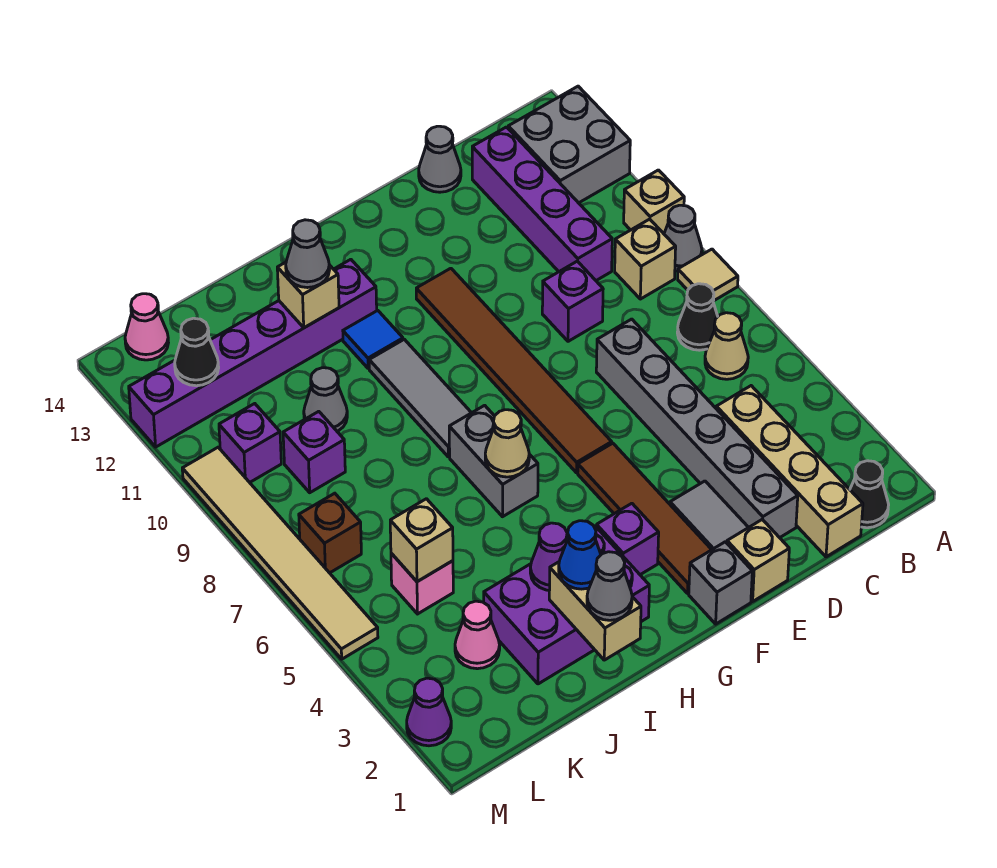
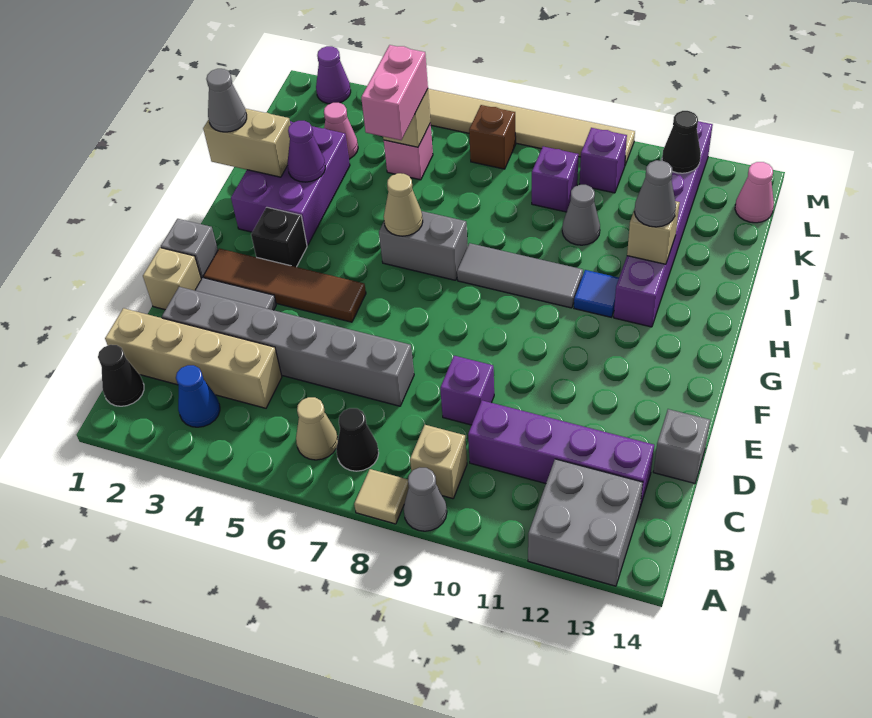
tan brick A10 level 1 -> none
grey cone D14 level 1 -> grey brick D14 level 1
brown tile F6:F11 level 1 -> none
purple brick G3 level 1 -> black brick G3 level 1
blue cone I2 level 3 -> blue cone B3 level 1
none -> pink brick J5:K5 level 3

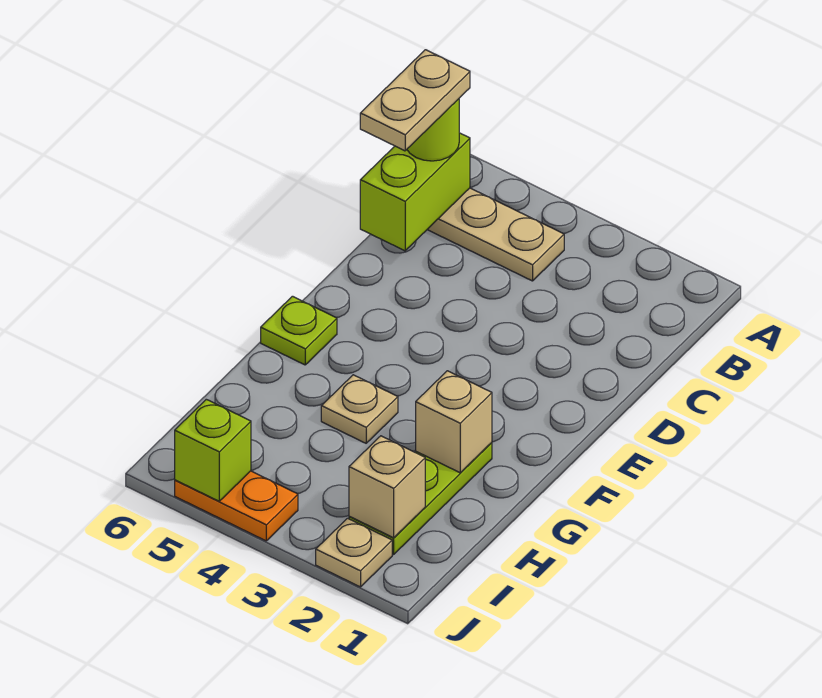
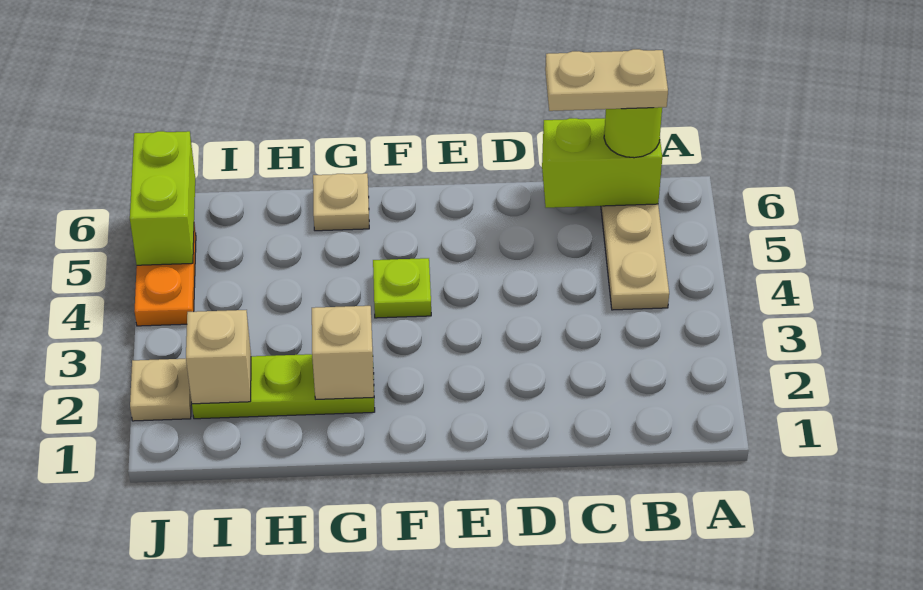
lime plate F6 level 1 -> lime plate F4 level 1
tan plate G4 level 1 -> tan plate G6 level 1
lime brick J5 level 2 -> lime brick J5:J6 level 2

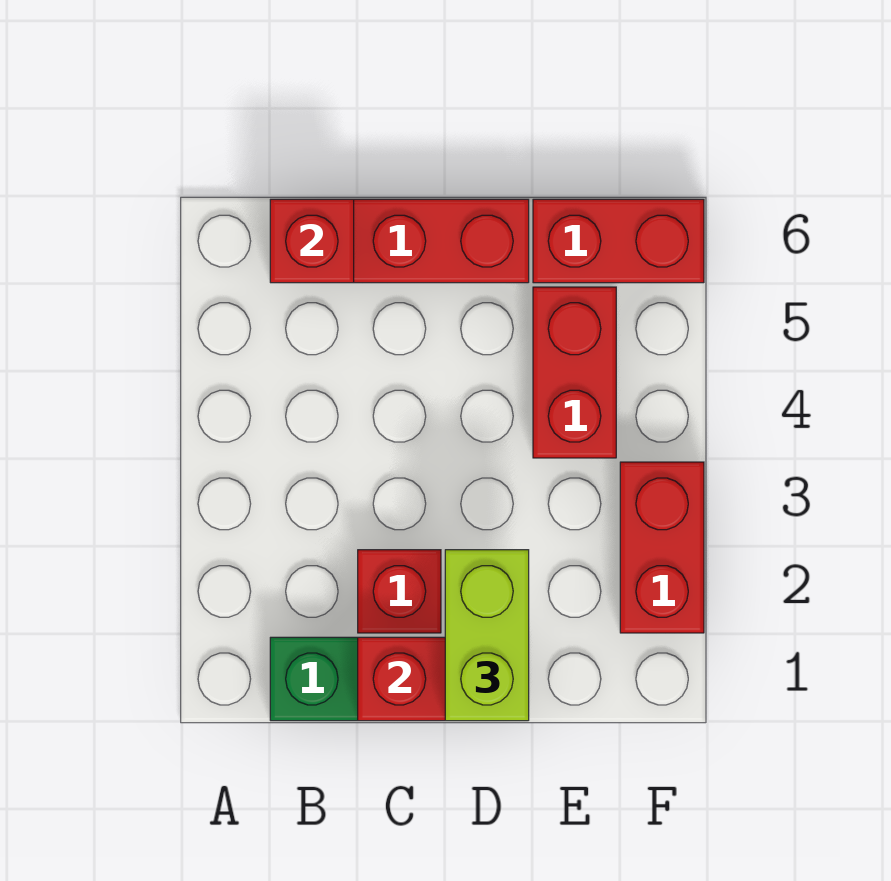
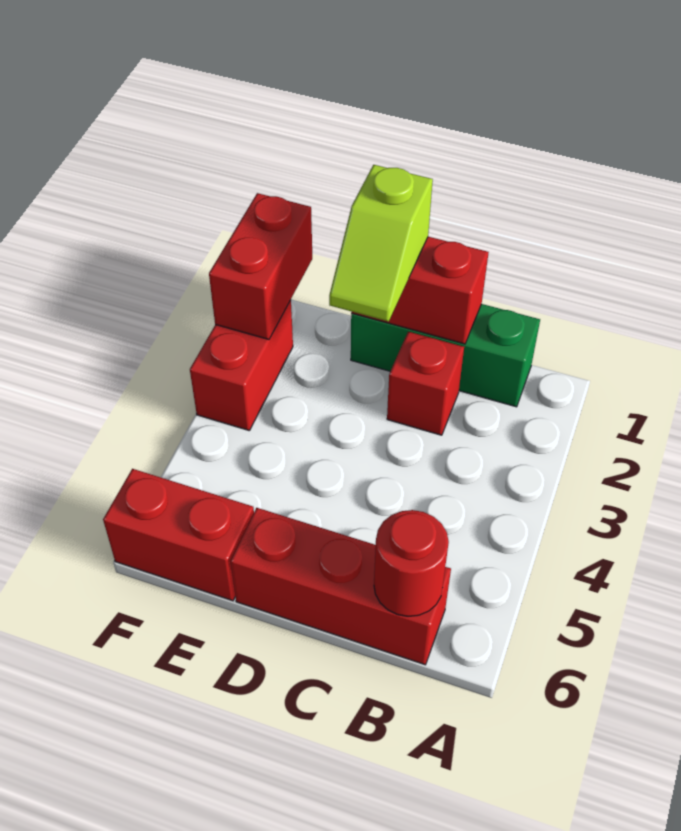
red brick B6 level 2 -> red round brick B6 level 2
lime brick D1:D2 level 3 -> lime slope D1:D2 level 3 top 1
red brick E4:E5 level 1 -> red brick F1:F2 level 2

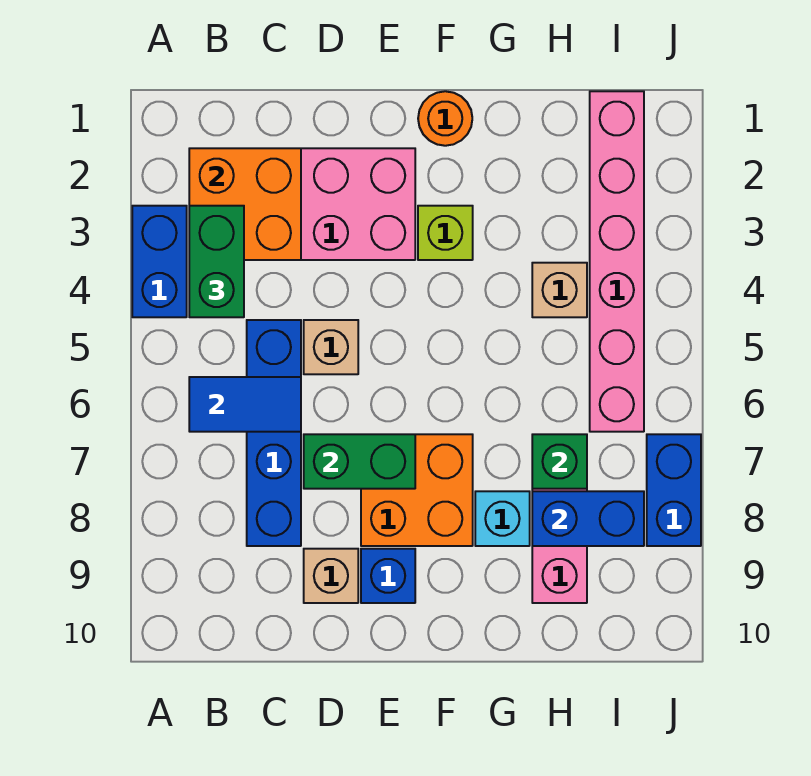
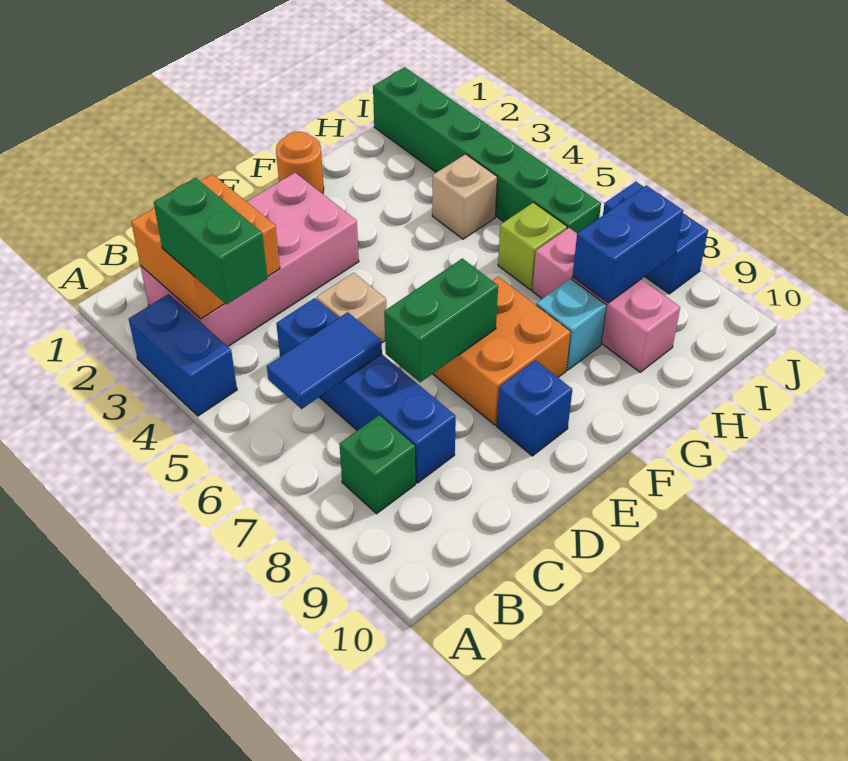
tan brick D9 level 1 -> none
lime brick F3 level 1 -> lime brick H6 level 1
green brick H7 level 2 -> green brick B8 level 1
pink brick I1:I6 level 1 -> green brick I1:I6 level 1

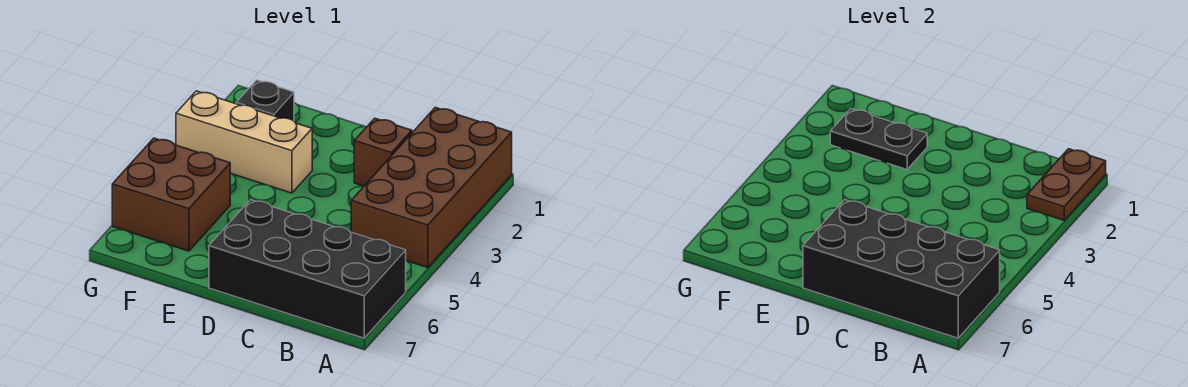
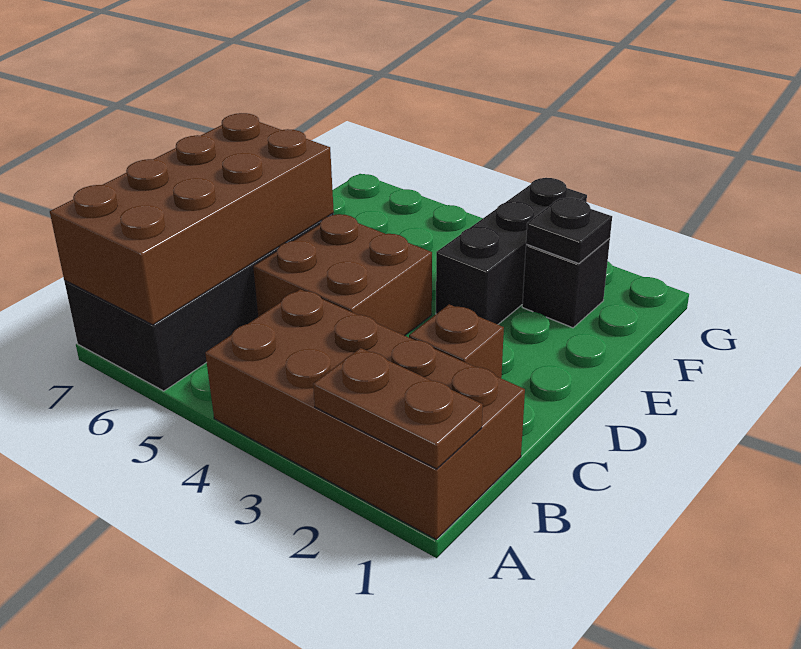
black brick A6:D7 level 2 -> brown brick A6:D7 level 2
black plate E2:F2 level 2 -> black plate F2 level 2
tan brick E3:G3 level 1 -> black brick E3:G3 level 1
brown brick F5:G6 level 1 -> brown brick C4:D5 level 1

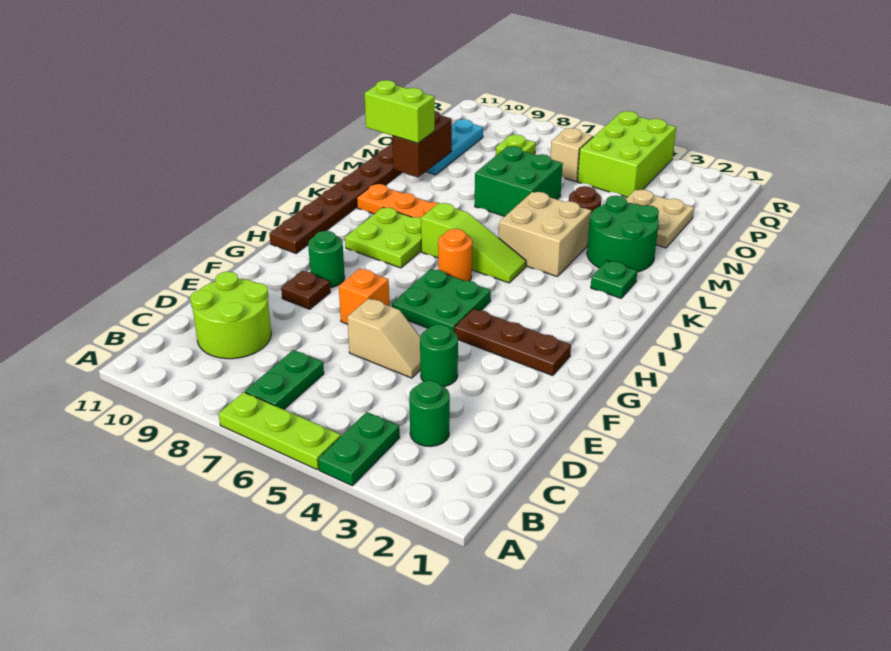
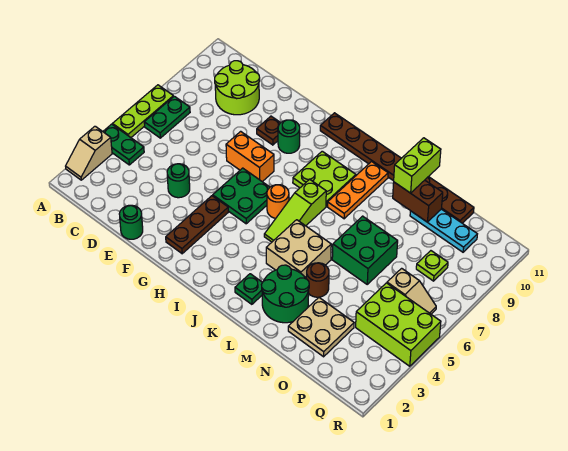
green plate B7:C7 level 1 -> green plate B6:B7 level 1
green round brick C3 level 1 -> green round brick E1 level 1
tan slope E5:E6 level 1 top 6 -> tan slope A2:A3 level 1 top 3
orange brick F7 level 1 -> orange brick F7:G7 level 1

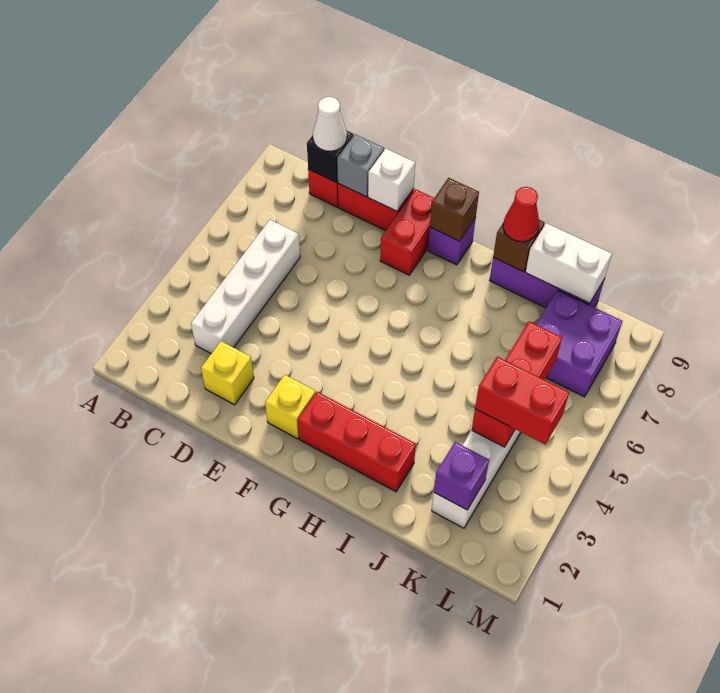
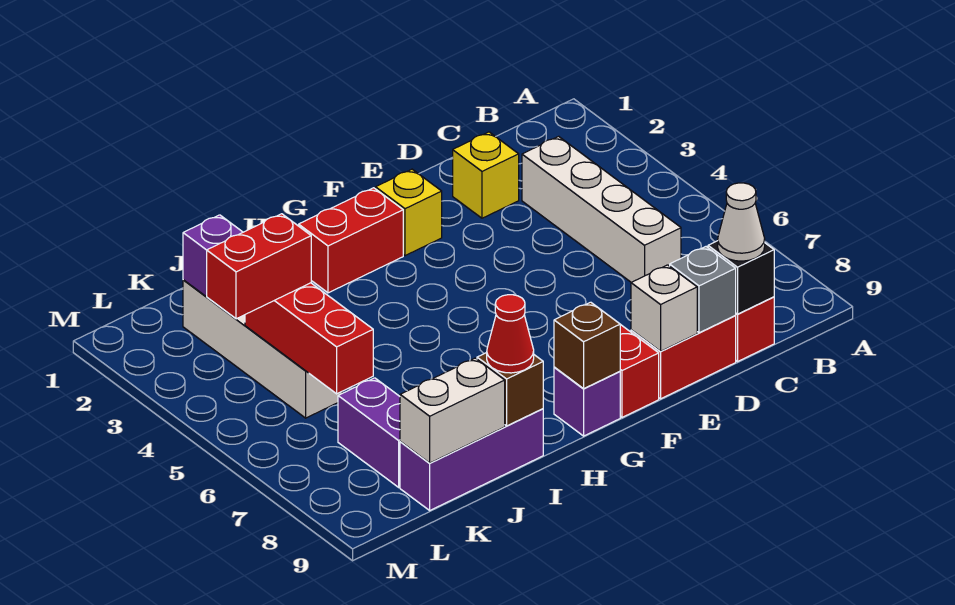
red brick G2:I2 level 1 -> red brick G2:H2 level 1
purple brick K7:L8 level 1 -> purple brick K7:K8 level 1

• [Action item] Retype exactly, please, the span from the line holding "green plate B7:C7" through the closing line of the data, both ends included, without the pictures.

• [Written solution]
green plate B7:C7 level 1 -> green plate B6:B7 level 1
green round brick C3 level 1 -> green round brick E1 level 1
tan slope E5:E6 level 1 top 6 -> tan slope A2:A3 level 1 top 3
orange brick F7 level 1 -> orange brick F7:G7 level 1

red brick G2:I2 level 1 -> red brick G2:H2 level 1
purple brick K7:L8 level 1 -> purple brick K7:K8 level 1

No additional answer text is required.